Items from a dataset:
━━━
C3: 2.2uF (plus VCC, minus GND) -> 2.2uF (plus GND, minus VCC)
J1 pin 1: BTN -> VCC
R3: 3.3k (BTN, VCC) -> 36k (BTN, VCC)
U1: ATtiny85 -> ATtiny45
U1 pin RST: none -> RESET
━━━
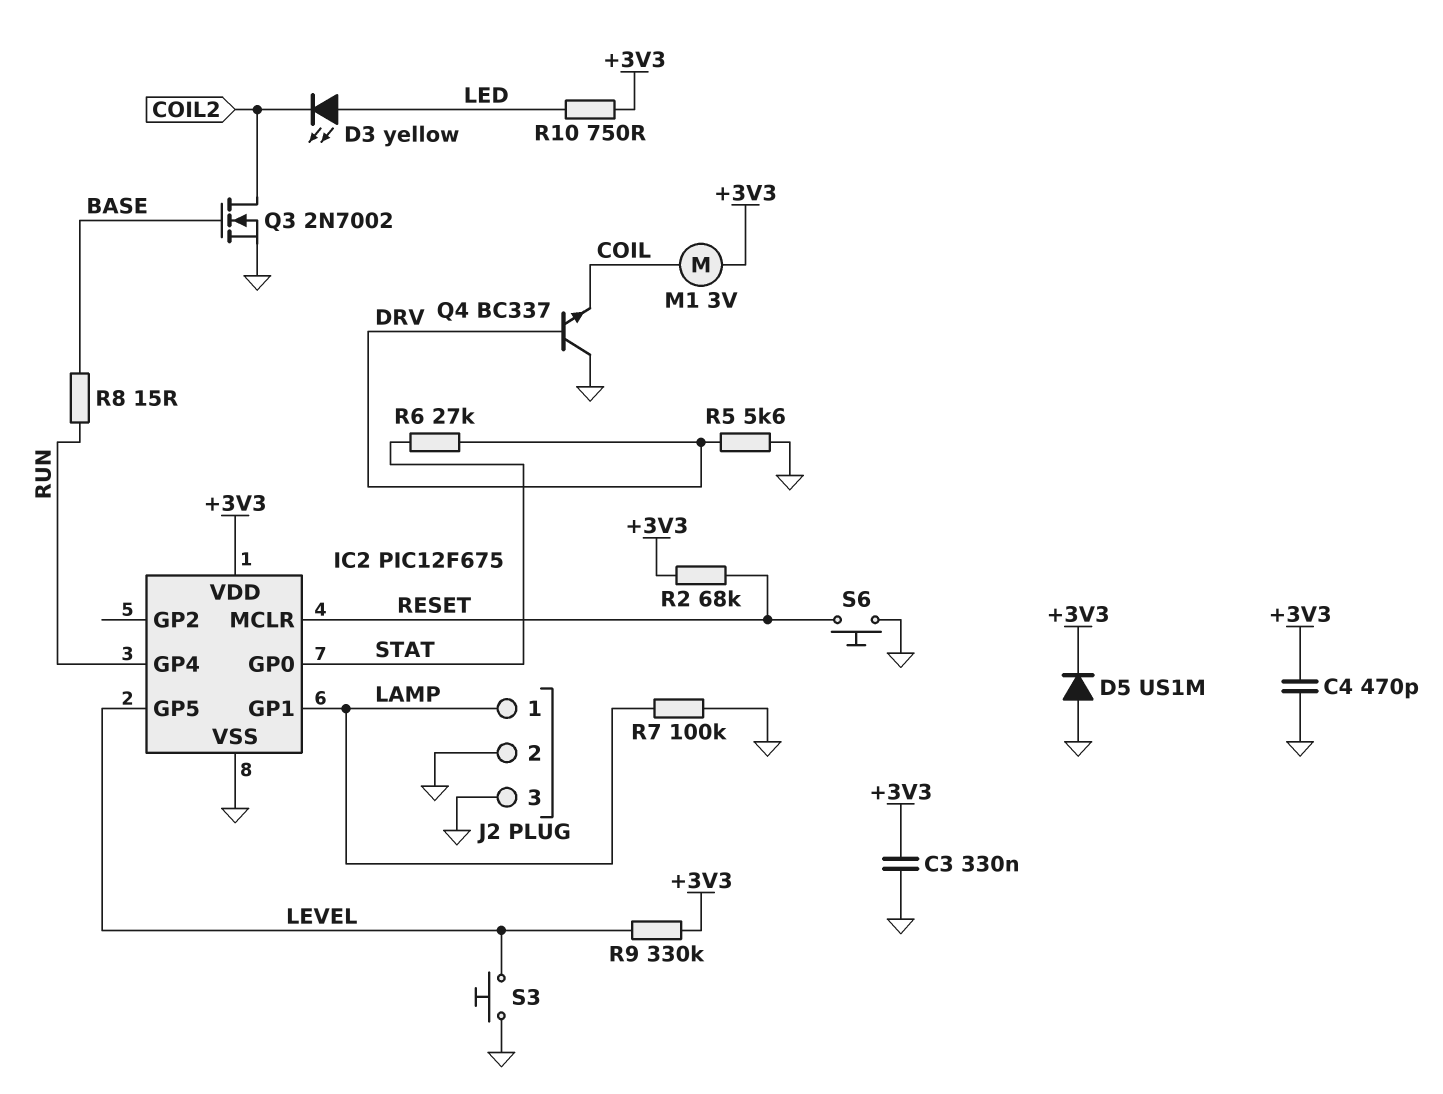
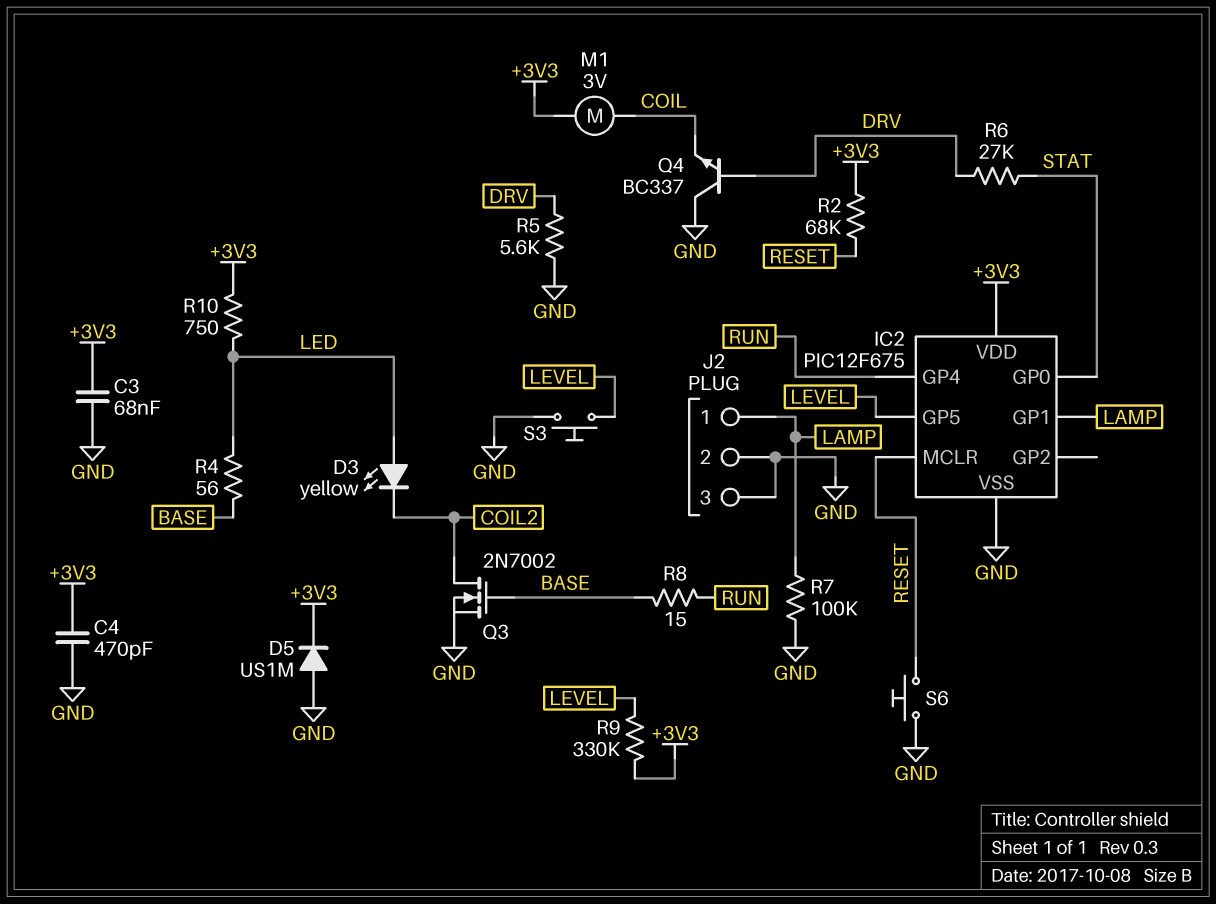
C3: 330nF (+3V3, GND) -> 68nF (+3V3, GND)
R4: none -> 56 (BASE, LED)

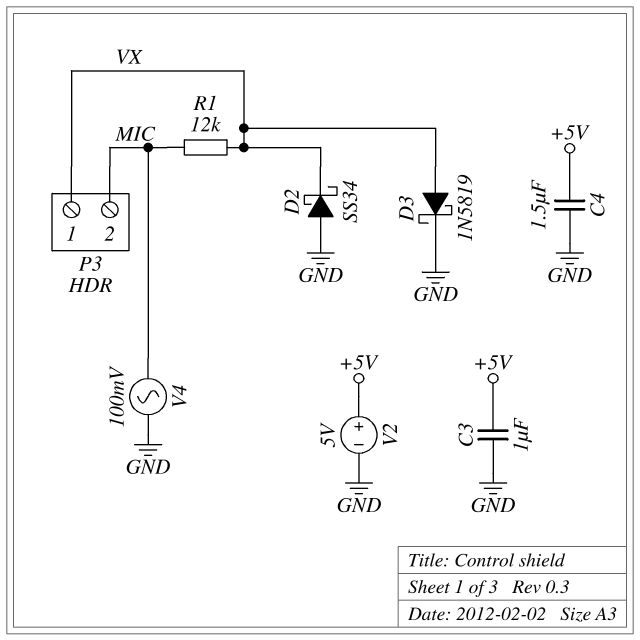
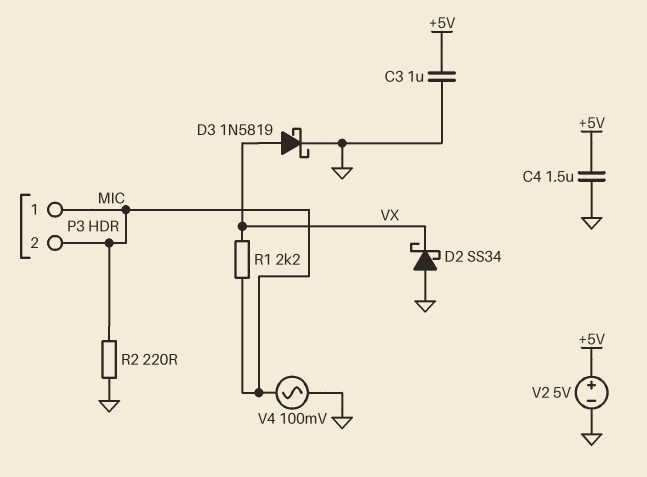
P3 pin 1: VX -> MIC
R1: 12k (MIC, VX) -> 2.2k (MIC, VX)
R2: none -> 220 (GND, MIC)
━━━
• What the task asks:
Of all the entries above, retype exactly the lines from the line with "C3: 2.2uF (plus" to the line with "U1 pin RST: none -> RESET", both included, and no others.

• Result for this task:
C3: 2.2uF (plus VCC, minus GND) -> 2.2uF (plus GND, minus VCC)
J1 pin 1: BTN -> VCC
R3: 3.3k (BTN, VCC) -> 36k (BTN, VCC)
U1: ATtiny85 -> ATtiny45
U1 pin RST: none -> RESET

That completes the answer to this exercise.